#### [Exercise data]

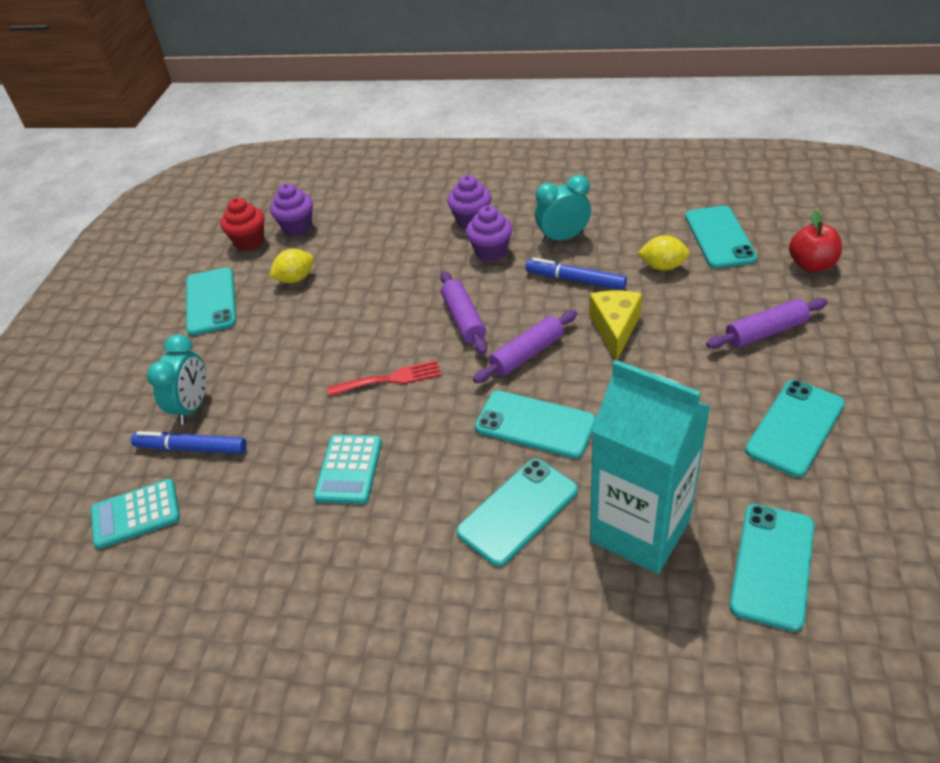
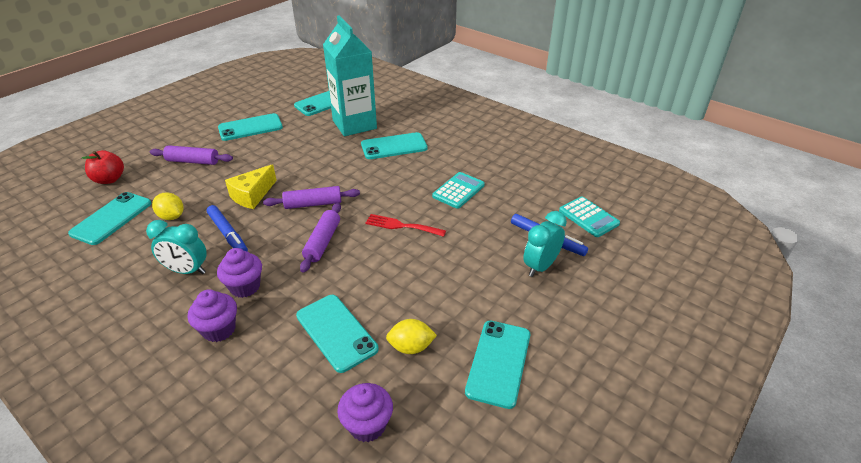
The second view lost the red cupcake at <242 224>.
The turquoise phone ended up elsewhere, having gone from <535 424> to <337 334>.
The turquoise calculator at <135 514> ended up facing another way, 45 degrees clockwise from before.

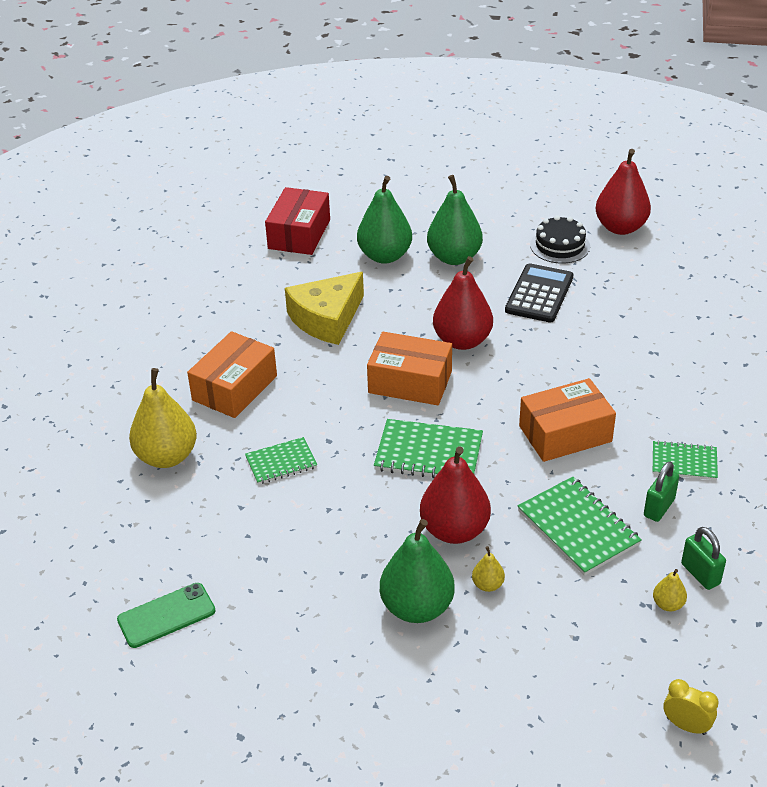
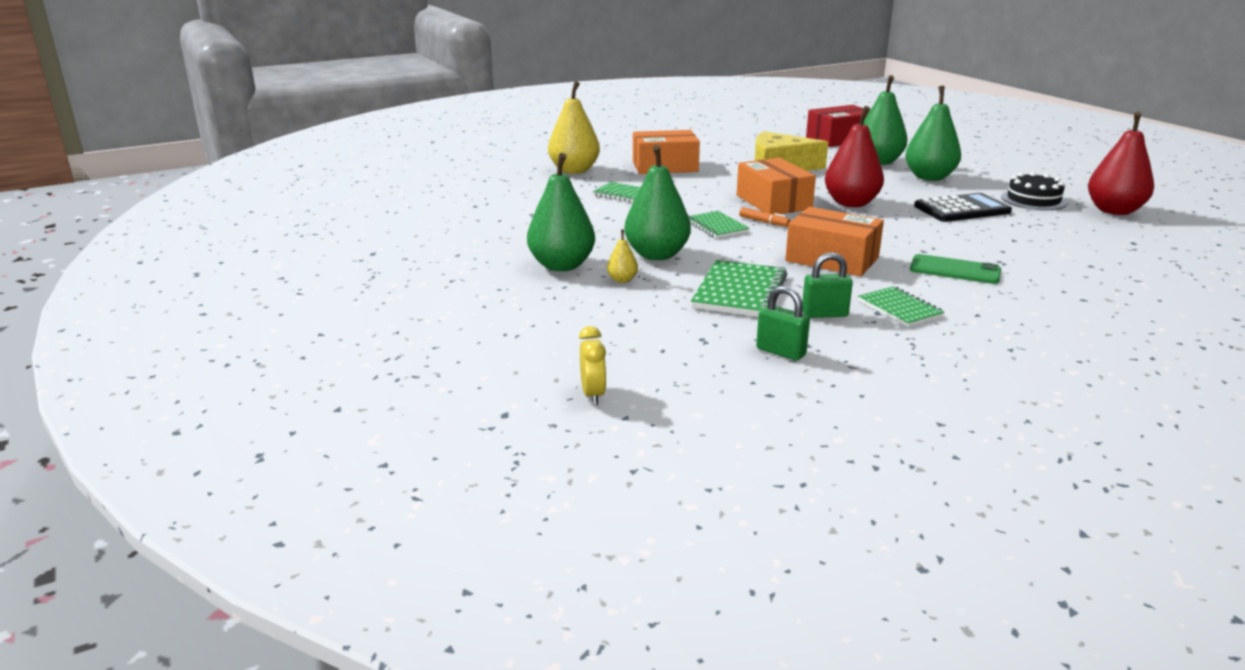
The second view lost the yellow pear at <670 590>.
The second view gained the orange marker at <764 217>.
The green phone ended up elsewhere, having gone from <166 615> to <955 269>.
What was the red pear at <455 495> turned into the green pear at <657 202>.
The green padlock at <703 558> ended up facing another way, 75 degrees counterclockwise from before.
The size of the green notebook at <428 448> changed by a factor of 0.63.

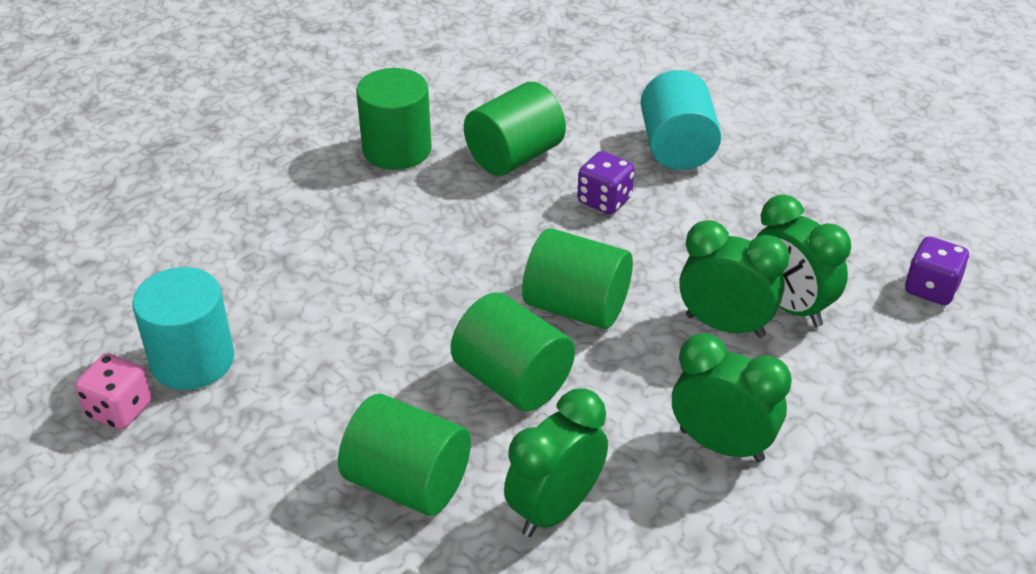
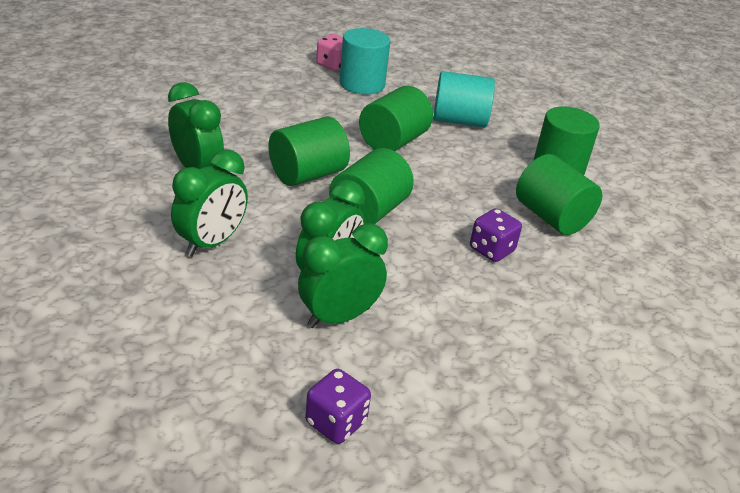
The green cylinder ended up elsewhere, having gone from <404 455> to <396 118>.
The turquoise cylinder ended up elsewhere, having gone from <681 120> to <464 99>.

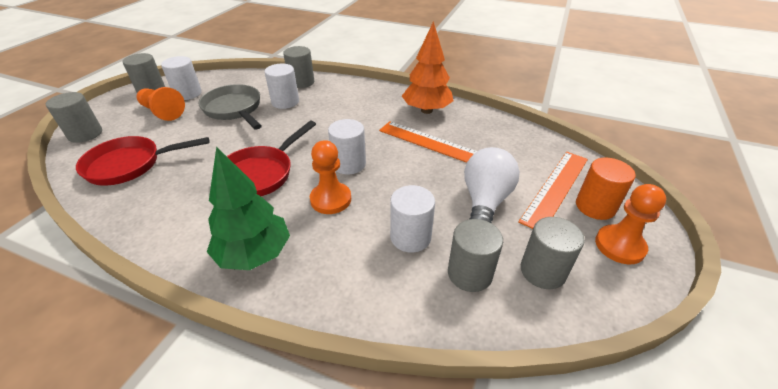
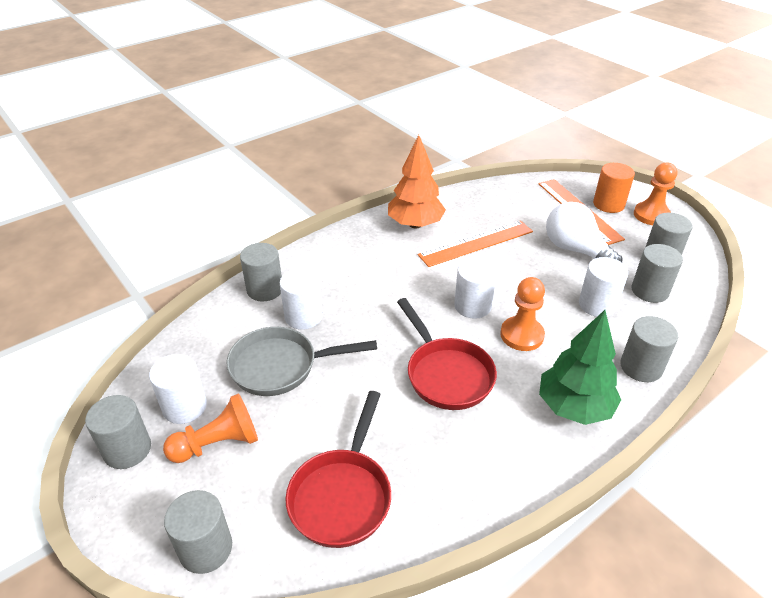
The second view gained the grey cylinder at <649 349>.

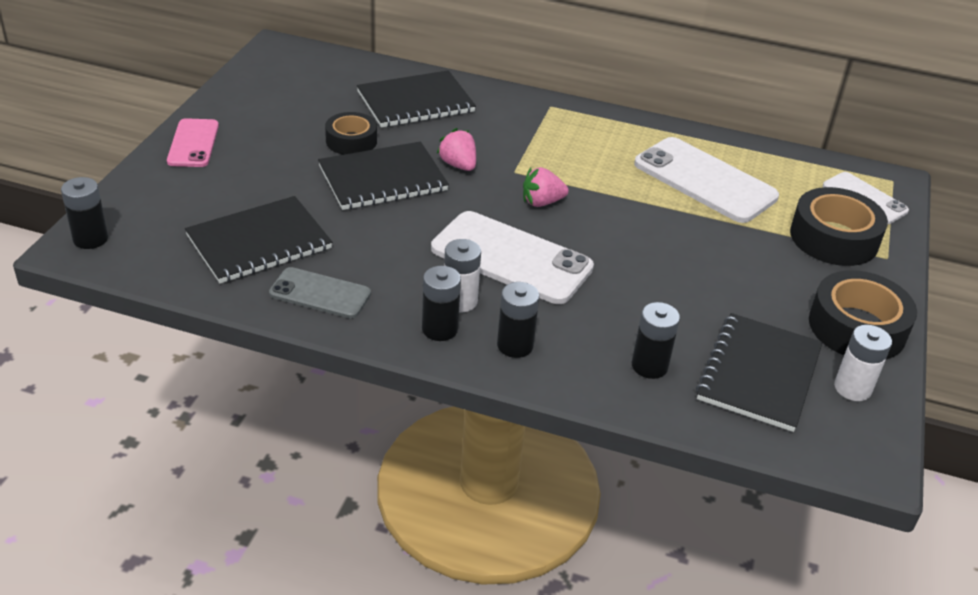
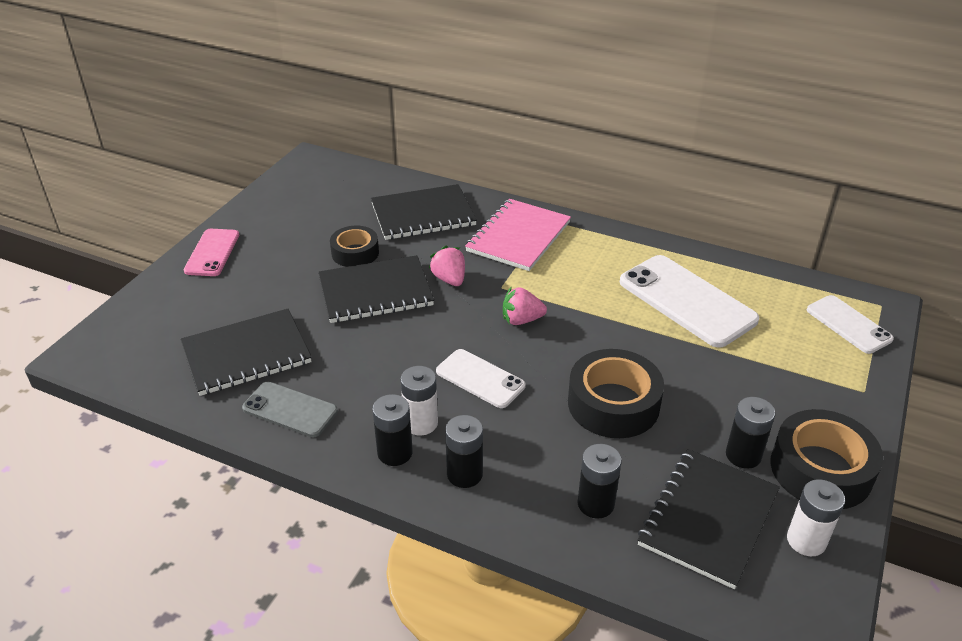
The second view gained the pink notebook at <518 235>.
The black battery ended up elsewhere, having gone from <84 213> to <750 433>.
The black tape ended up elsewhere, having gone from <839 226> to <616 393>.
The size of the white phone at <512 257> changed by a factor of 0.58.

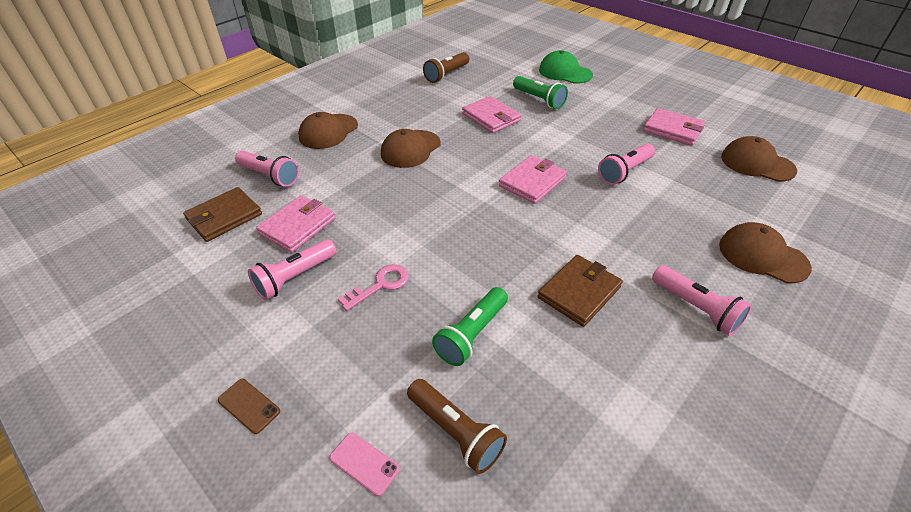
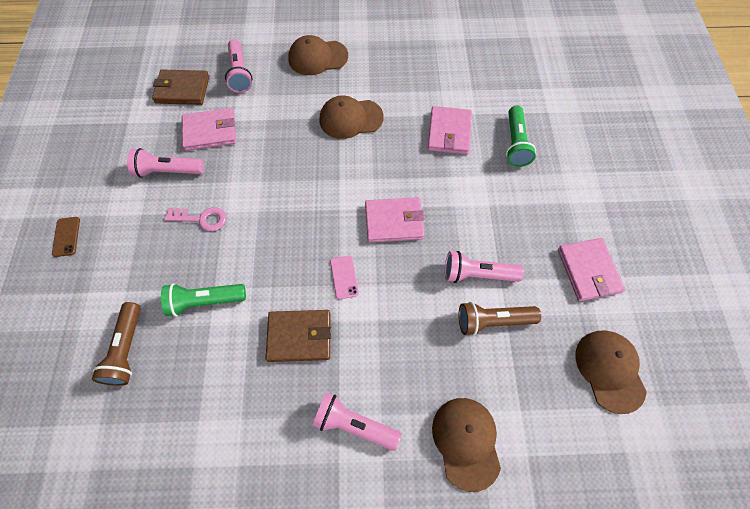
The second view lost the green cap at <566 67>.
The pink phone ended up elsewhere, having gone from <364 464> to <344 277>.
The brown flashlight ended up elsewhere, having gone from <446 67> to <500 319>.
The pink flashlight at <702 300> ended up facing another way, 105 degrees clockwise from before.

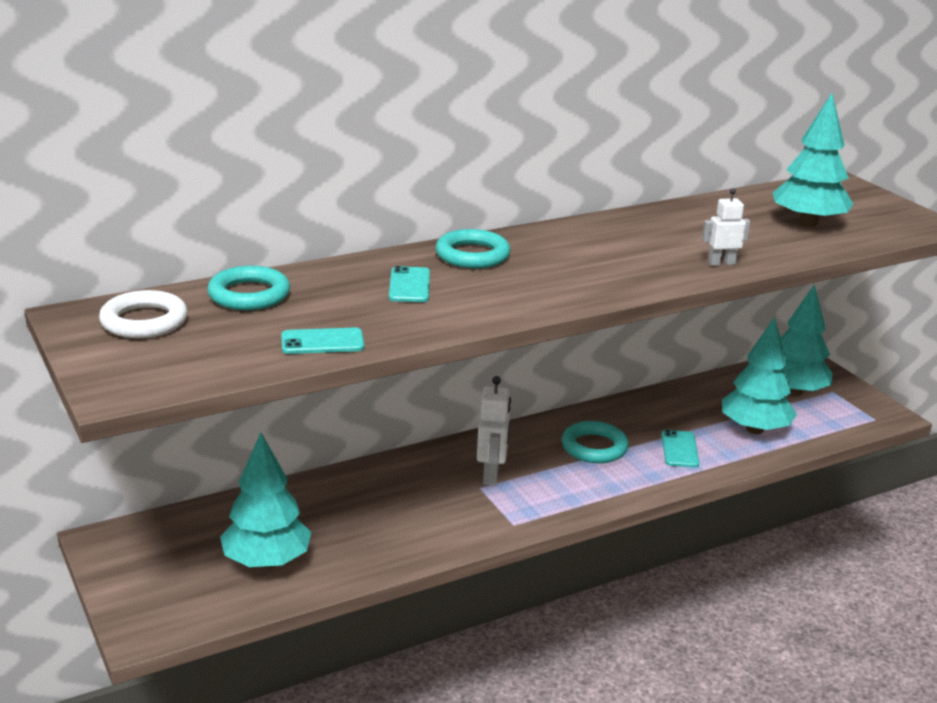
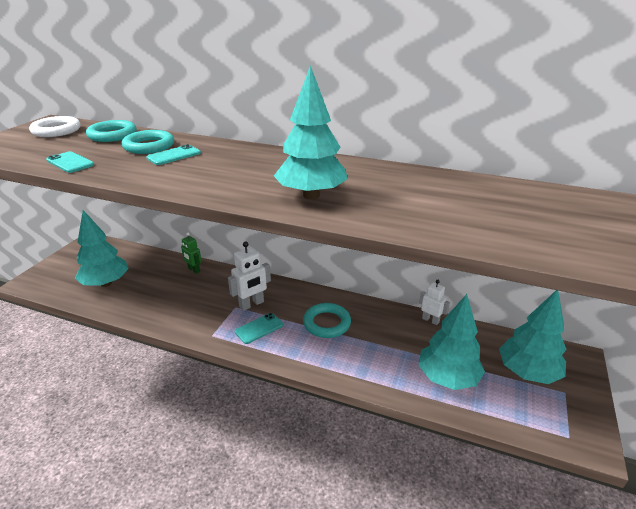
The second view gained the green robot at <191 253>.
The turquoise ring ended up elsewhere, having gone from <473 248> to <148 142>.
The turquoise phone ended up elsewhere, having gone from <681 448> to <259 328>.
The white robot ended up elsewhere, having gone from <726 227> to <434 302>.
The turquoise tree ended up elsewhere, having gone from <813 160> to <311 132>.

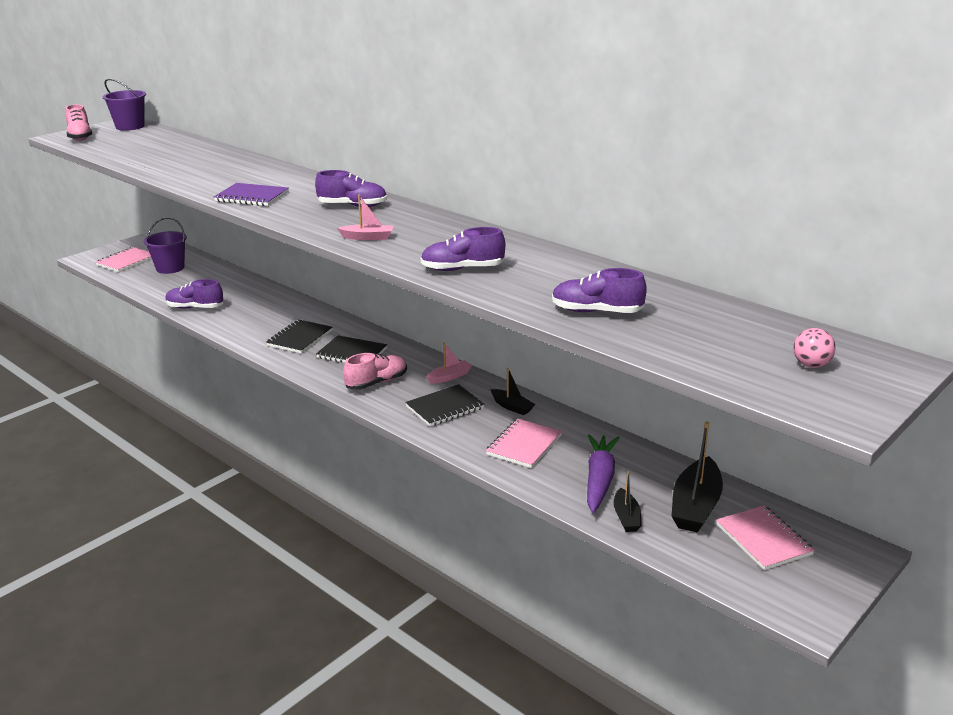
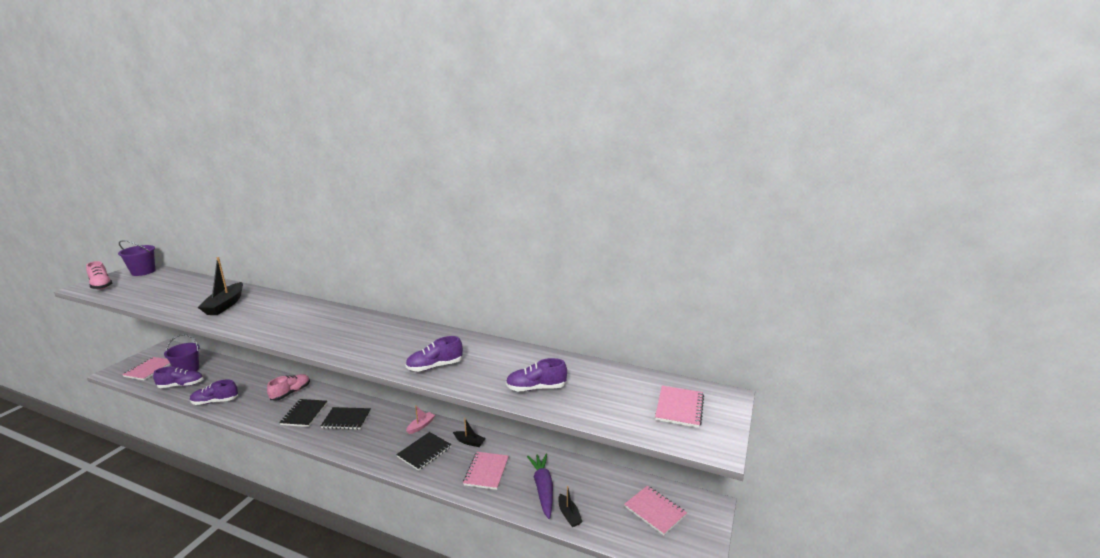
The second view lost the purple notebook at <251 194>.
The second view lost the pink boat at <365 217>.
The purple shoe ended up elsewhere, having gone from <351 188> to <178 377>.
The pink shoe ended up elsewhere, having gone from <375 371> to <288 387>.
The black boat ended up elsewhere, having gone from <697 477> to <220 286>.
Where the pink ball stood at <814 348>, the pink notebook came to stand at <679 407>.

#### [Task to complete]
Leave the images out. Set down all of the material above exactly.

#### [Solution below]
The second view lost the red cupcake at <242 224>.
The turquoise phone ended up elsewhere, having gone from <535 424> to <337 334>.
The turquoise calculator at <135 514> ended up facing another way, 45 degrees clockwise from before.

The second view lost the yellow pear at <670 590>.
The second view gained the orange marker at <764 217>.
The green phone ended up elsewhere, having gone from <166 615> to <955 269>.
What was the red pear at <455 495> turned into the green pear at <657 202>.
The green padlock at <703 558> ended up facing another way, 75 degrees counterclockwise from before.
The size of the green notebook at <428 448> changed by a factor of 0.63.

The green cylinder ended up elsewhere, having gone from <404 455> to <396 118>.
The turquoise cylinder ended up elsewhere, having gone from <681 120> to <464 99>.

The second view gained the grey cylinder at <649 349>.

The second view gained the pink notebook at <518 235>.
The black battery ended up elsewhere, having gone from <84 213> to <750 433>.
The black tape ended up elsewhere, having gone from <839 226> to <616 393>.
The size of the white phone at <512 257> changed by a factor of 0.58.

The second view lost the green cap at <566 67>.
The pink phone ended up elsewhere, having gone from <364 464> to <344 277>.
The brown flashlight ended up elsewhere, having gone from <446 67> to <500 319>.
The pink flashlight at <702 300> ended up facing another way, 105 degrees clockwise from before.

The second view gained the green robot at <191 253>.
The turquoise ring ended up elsewhere, having gone from <473 248> to <148 142>.
The turquoise phone ended up elsewhere, having gone from <681 448> to <259 328>.
The white robot ended up elsewhere, having gone from <726 227> to <434 302>.
The turquoise tree ended up elsewhere, having gone from <813 160> to <311 132>.

The second view lost the purple notebook at <251 194>.
The second view lost the pink boat at <365 217>.
The purple shoe ended up elsewhere, having gone from <351 188> to <178 377>.
The pink shoe ended up elsewhere, having gone from <375 371> to <288 387>.
The black boat ended up elsewhere, having gone from <697 477> to <220 286>.
Where the pink ball stood at <814 348>, the pink notebook came to stand at <679 407>.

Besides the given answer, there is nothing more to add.